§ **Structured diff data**
===============
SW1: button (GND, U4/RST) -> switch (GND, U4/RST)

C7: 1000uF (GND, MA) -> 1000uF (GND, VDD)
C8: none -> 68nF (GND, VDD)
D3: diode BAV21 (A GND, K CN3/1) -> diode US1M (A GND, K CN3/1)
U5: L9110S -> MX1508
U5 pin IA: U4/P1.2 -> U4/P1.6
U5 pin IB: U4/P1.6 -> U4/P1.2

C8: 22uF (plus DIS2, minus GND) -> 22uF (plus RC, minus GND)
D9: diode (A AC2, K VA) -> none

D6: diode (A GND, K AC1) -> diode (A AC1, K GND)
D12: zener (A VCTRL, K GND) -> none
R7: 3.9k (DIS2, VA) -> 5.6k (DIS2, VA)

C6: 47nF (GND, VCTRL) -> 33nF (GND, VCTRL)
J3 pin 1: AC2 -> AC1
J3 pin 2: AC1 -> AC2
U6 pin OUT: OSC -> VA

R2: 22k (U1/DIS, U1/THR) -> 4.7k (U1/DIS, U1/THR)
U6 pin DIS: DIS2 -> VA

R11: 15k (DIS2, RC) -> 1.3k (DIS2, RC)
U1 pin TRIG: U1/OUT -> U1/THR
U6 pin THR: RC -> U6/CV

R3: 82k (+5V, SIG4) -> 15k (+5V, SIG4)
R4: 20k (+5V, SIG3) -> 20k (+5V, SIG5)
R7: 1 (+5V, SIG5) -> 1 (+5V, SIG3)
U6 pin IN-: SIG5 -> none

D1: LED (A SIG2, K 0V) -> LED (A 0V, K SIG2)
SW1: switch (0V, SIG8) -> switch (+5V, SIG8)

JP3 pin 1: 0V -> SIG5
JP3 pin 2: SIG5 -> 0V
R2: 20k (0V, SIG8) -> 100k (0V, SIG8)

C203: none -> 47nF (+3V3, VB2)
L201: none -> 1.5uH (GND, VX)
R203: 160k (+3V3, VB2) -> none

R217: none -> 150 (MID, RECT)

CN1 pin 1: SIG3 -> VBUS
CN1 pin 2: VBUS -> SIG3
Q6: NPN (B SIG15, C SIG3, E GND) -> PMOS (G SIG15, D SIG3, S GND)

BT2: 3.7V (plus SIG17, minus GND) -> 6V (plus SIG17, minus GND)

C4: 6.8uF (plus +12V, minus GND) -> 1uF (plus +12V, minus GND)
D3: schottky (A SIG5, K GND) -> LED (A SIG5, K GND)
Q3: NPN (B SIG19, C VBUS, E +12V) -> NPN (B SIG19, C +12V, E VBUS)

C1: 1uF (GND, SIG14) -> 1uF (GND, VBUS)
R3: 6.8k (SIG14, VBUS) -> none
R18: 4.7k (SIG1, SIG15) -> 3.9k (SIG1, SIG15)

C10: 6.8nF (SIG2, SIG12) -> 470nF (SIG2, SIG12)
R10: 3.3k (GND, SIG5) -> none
===============
§ **Task objective**
Tally the lines in the records that hold the word "switch". Give only the total.

§ **Reply**
2